# INSTRUCTIONS FOR THE TASK:
The lines to reproduce from the material below are those from the one containing "yellow goblet [576,30,613,102]" through the one containing "brown clock [380,172,458,276] -> none", both included; write them out exactly and add nothing.
---- WORKING DATA
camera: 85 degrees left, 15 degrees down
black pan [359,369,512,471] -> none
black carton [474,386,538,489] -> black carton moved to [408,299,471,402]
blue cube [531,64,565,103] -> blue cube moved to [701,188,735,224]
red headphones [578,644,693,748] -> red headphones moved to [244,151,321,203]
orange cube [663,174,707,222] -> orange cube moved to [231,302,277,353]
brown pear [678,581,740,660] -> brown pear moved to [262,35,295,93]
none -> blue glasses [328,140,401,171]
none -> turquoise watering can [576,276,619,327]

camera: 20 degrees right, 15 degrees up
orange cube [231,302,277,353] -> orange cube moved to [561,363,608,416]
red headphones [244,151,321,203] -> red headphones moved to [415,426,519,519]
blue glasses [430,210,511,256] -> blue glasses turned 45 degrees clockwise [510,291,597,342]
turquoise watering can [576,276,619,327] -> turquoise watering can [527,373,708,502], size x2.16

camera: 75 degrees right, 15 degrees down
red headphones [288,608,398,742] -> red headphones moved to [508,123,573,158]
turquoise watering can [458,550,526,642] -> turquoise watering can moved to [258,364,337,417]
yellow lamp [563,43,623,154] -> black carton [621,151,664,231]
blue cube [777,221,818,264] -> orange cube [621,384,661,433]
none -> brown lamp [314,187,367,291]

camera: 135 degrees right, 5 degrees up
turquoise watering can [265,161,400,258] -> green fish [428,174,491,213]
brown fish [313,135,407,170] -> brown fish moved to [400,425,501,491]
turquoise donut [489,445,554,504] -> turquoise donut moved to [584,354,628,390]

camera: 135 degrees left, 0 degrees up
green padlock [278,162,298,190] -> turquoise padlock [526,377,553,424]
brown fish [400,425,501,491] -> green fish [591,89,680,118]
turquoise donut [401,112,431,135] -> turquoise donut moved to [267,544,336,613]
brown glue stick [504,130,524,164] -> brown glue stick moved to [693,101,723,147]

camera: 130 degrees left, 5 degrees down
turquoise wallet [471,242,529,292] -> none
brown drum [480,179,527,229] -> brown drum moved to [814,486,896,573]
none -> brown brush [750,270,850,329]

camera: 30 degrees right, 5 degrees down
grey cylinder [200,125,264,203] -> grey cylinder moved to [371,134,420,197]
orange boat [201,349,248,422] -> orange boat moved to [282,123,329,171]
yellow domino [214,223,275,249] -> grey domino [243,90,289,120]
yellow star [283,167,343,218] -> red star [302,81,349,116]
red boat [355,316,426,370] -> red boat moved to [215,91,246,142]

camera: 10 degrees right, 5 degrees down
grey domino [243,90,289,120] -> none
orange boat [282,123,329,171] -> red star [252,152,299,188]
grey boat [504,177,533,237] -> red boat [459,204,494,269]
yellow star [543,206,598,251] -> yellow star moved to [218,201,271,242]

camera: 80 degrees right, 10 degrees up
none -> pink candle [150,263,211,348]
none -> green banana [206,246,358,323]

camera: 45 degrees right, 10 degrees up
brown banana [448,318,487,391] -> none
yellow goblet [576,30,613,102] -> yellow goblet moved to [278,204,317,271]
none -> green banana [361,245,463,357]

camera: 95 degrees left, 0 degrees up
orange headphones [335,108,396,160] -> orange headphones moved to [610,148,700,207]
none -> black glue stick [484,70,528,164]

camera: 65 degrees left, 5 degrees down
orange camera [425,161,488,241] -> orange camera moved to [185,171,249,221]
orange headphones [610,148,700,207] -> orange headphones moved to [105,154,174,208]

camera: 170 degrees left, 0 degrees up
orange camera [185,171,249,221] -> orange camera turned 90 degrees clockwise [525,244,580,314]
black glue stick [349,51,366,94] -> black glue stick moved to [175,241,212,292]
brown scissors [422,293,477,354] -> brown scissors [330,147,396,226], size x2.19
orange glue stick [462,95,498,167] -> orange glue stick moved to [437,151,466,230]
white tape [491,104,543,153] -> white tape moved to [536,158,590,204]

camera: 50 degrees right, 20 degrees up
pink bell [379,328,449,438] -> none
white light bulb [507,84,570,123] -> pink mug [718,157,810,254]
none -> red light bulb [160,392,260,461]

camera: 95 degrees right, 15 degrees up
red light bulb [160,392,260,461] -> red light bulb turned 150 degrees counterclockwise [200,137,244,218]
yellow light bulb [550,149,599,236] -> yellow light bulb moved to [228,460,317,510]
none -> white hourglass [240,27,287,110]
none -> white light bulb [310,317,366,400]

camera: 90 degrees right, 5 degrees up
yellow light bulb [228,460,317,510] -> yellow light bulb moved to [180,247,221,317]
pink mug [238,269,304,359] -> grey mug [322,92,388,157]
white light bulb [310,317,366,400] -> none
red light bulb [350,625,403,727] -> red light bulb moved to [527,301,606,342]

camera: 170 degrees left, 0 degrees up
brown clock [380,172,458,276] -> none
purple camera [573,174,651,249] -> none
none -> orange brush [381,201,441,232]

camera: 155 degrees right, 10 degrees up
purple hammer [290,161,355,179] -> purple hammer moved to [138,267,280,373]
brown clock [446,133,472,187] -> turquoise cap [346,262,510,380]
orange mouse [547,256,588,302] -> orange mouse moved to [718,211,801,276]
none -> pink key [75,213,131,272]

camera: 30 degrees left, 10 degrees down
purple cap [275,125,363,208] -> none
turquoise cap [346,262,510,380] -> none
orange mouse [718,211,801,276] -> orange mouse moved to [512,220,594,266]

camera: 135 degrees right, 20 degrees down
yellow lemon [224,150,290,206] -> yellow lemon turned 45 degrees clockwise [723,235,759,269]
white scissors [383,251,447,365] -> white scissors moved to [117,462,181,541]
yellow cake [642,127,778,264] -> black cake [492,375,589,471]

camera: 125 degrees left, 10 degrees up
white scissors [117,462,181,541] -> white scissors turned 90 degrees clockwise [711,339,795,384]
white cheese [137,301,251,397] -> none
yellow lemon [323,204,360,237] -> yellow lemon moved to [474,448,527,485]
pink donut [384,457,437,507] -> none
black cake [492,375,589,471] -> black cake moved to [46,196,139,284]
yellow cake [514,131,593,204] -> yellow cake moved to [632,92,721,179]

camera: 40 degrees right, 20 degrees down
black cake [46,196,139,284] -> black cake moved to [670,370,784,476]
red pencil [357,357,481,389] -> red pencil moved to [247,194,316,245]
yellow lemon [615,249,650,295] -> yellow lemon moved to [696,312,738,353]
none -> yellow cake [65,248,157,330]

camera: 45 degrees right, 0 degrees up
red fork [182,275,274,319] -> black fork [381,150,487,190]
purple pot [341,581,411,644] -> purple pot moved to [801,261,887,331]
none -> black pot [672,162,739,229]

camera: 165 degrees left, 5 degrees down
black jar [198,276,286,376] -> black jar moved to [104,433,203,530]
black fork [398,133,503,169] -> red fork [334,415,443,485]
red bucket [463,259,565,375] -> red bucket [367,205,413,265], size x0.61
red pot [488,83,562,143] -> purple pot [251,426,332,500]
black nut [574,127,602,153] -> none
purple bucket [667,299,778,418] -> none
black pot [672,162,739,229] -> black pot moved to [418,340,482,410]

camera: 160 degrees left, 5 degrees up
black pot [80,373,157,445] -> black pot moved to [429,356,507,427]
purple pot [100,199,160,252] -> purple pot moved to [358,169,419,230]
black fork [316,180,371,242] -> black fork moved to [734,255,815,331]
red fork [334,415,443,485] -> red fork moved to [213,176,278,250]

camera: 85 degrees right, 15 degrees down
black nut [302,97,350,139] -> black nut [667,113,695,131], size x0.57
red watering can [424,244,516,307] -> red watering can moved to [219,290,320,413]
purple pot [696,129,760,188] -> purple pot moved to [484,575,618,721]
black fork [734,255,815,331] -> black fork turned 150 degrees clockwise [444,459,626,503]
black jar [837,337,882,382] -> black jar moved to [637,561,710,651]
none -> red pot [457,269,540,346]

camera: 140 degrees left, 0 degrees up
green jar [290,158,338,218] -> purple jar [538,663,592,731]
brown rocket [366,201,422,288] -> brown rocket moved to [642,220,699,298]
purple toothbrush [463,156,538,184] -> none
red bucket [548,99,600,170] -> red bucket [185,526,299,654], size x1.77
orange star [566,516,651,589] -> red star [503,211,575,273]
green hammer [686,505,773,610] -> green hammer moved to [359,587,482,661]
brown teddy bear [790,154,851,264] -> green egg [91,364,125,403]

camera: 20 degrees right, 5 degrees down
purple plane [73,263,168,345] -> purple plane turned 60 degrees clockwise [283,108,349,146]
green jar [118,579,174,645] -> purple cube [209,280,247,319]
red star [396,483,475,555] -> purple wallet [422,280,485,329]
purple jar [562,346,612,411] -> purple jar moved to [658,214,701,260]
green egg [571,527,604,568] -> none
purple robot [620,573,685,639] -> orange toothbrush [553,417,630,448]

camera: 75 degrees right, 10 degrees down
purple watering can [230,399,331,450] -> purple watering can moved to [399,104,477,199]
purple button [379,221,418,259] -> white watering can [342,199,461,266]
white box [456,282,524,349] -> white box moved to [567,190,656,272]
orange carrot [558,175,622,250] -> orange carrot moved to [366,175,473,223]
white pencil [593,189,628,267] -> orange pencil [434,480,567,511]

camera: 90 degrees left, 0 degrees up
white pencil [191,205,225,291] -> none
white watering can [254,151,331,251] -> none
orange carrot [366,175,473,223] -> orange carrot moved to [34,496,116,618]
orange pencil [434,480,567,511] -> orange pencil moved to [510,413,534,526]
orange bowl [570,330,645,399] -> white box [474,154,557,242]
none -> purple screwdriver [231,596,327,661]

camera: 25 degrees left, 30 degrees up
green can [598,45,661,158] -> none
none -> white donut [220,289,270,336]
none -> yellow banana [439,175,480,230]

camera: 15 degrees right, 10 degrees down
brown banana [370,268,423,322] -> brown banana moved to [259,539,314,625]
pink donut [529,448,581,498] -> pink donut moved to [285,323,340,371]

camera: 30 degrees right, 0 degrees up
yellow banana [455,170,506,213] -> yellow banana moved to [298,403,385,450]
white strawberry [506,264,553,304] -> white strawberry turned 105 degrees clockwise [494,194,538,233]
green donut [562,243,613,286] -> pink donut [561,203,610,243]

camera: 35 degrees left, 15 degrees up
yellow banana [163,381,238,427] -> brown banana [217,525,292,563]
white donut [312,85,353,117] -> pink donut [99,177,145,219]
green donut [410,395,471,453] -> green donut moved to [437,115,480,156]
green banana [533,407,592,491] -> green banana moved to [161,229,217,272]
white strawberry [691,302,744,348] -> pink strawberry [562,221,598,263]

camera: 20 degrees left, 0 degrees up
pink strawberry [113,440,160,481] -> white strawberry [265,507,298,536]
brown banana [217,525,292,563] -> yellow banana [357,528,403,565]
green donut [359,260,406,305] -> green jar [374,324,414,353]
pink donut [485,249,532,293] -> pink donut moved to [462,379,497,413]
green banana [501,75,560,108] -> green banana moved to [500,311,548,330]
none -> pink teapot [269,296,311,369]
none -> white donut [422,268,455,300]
--------
# PROBLEM SOLUTION:
yellow goblet [576,30,613,102] -> yellow goblet moved to [278,204,317,271]
none -> green banana [361,245,463,357]

camera: 95 degrees left, 0 degrees up
orange headphones [335,108,396,160] -> orange headphones moved to [610,148,700,207]
none -> black glue stick [484,70,528,164]

camera: 65 degrees left, 5 degrees down
orange camera [425,161,488,241] -> orange camera moved to [185,171,249,221]
orange headphones [610,148,700,207] -> orange headphones moved to [105,154,174,208]

camera: 170 degrees left, 0 degrees up
orange camera [185,171,249,221] -> orange camera turned 90 degrees clockwise [525,244,580,314]
black glue stick [349,51,366,94] -> black glue stick moved to [175,241,212,292]
brown scissors [422,293,477,354] -> brown scissors [330,147,396,226], size x2.19
orange glue stick [462,95,498,167] -> orange glue stick moved to [437,151,466,230]
white tape [491,104,543,153] -> white tape moved to [536,158,590,204]

camera: 50 degrees right, 20 degrees up
pink bell [379,328,449,438] -> none
white light bulb [507,84,570,123] -> pink mug [718,157,810,254]
none -> red light bulb [160,392,260,461]

camera: 95 degrees right, 15 degrees up
red light bulb [160,392,260,461] -> red light bulb turned 150 degrees counterclockwise [200,137,244,218]
yellow light bulb [550,149,599,236] -> yellow light bulb moved to [228,460,317,510]
none -> white hourglass [240,27,287,110]
none -> white light bulb [310,317,366,400]

camera: 90 degrees right, 5 degrees up
yellow light bulb [228,460,317,510] -> yellow light bulb moved to [180,247,221,317]
pink mug [238,269,304,359] -> grey mug [322,92,388,157]
white light bulb [310,317,366,400] -> none
red light bulb [350,625,403,727] -> red light bulb moved to [527,301,606,342]

camera: 170 degrees left, 0 degrees up
brown clock [380,172,458,276] -> none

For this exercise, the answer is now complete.